**Records for this exercise**.
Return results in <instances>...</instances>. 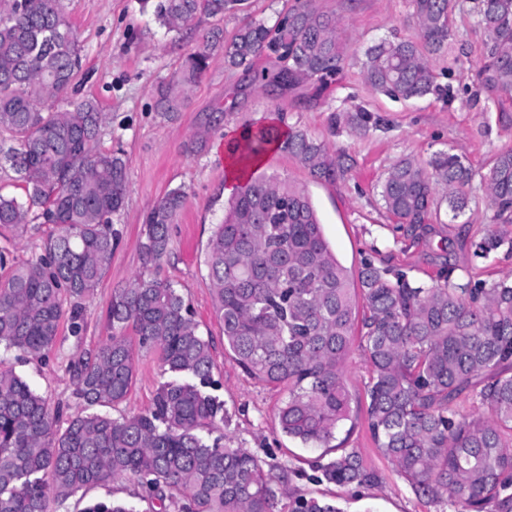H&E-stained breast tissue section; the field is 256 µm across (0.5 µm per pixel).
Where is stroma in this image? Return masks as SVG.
Returning <instances> with one entry per match:
<instances>
[{
	"label": "stroma",
	"instance_id": "1",
	"mask_svg": "<svg viewBox=\"0 0 512 512\" xmlns=\"http://www.w3.org/2000/svg\"><path fill=\"white\" fill-rule=\"evenodd\" d=\"M285 3L245 0L240 10L220 19L198 15L175 34L152 14L141 12L138 0H62L63 16L75 29L81 49L82 92L95 98L108 115L99 145L123 149L129 195L113 217L118 244L98 288L85 301L82 335L61 332L52 349L38 358L21 359L0 351V360L13 366L50 405L72 403L74 385L67 365L111 335L107 309L113 290L127 286L137 275L156 271L143 260L141 224L156 200L179 188L187 195L186 204L172 226L169 254L157 272L173 281L190 304L199 333L212 342V392L223 400L228 415L222 429L225 446L247 449L272 465L275 480L289 491L325 495L343 512H457L447 502L417 497L377 452L367 427L370 366L356 347L347 360L351 418L336 437L345 447L359 449L380 480L368 488L318 481V450L302 447L279 430L276 411L287 397L286 389L251 378L225 350L204 255L215 224L224 219L228 200L219 149L224 131L247 124L265 126L274 115L280 126L301 128L325 139L331 151L347 158L348 171L333 182L313 179L284 154H271L263 169L306 190L330 247L348 269L358 270L369 260L428 287L447 278L460 282L512 274L511 249L503 247L485 257L476 252L484 229L494 224L486 191L491 160L512 148V124L499 118L500 113H512V98L499 103L476 92L475 67L482 57L485 31L472 0H456L448 51L429 58L440 93L412 100L374 92L362 68L369 46L385 39L417 38L411 0H317L322 10L335 14L347 55V65L335 83L318 91L307 82L271 96L249 87L241 71L225 67L218 51L200 82L189 88L176 119H164L155 111V87L172 79L208 29L220 25L229 36L254 19L274 24ZM358 107L372 116L368 129L348 121ZM210 114L218 121L205 149L188 152L190 140ZM439 151L458 154L474 171L465 216L451 220L446 191L439 186L427 223H397L380 196L389 168L403 158L427 164ZM159 380L157 354L139 353L136 382L117 414L147 411Z\"/></svg>",
	"mask_w": 512,
	"mask_h": 512
}]
</instances>
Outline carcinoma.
<instances>
[{"instance_id": "cac0c4a2", "label": "carcinoma", "mask_w": 512, "mask_h": 512, "mask_svg": "<svg viewBox=\"0 0 512 512\" xmlns=\"http://www.w3.org/2000/svg\"><path fill=\"white\" fill-rule=\"evenodd\" d=\"M244 0H139L179 31L197 14L222 17ZM419 40L383 41L365 51L364 78L377 92L410 100L440 91L426 55L447 51L453 0H412ZM488 31L478 89L512 94V0H476ZM288 26L252 20L231 37L211 28L177 75L155 88L163 117L178 115L185 91L207 71L217 48L224 65L251 85L279 95L302 82L336 81L346 54L336 16L317 0H294ZM275 60L258 66L262 56ZM82 69L61 0L0 3V137L13 142L6 162L24 196L0 193V237L35 220L53 226L41 253L19 264L0 249V346L32 356L48 352L67 326L83 329V301L112 262V217L125 206L123 151L102 150L106 113L91 97L71 99ZM246 157L270 150L298 160L316 179L334 181L345 159L326 141L294 129L277 136L249 126ZM430 169L402 159L381 186L384 207L400 224H424L434 186L448 188L452 219L465 214L474 172L439 152ZM495 220L512 224V149L496 154L487 174ZM186 194L172 189L142 224L141 253L167 257L171 226ZM508 240L487 230L486 255ZM224 348L250 376L288 390L278 407L281 431L329 457L323 481L371 487L380 480L359 451L332 444L350 417L344 365L354 339L368 360V426L378 453L413 492L446 500L458 512H512V280L448 281L415 286L403 273L365 262L353 276L325 238L309 194L278 176L252 172L228 200L204 257ZM112 336L68 365L76 410L50 406L0 363V512H58L71 497L119 479L135 480L158 512H274L271 470L244 448L211 438L224 403L206 388L214 367L210 341L172 282L136 276L114 291ZM154 350L162 375L152 408L114 417L136 381L135 354ZM478 398L489 414L462 416L453 406ZM81 512H134L96 502ZM288 512H343L315 497H289Z\"/></svg>"}]
</instances>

**Exercise details**. Scan the lines for the string "stroma". Copy out each line that matches.

**Solution to this task**.
Where is stroma in this image? Return masks as SVG.
	"label": "stroma",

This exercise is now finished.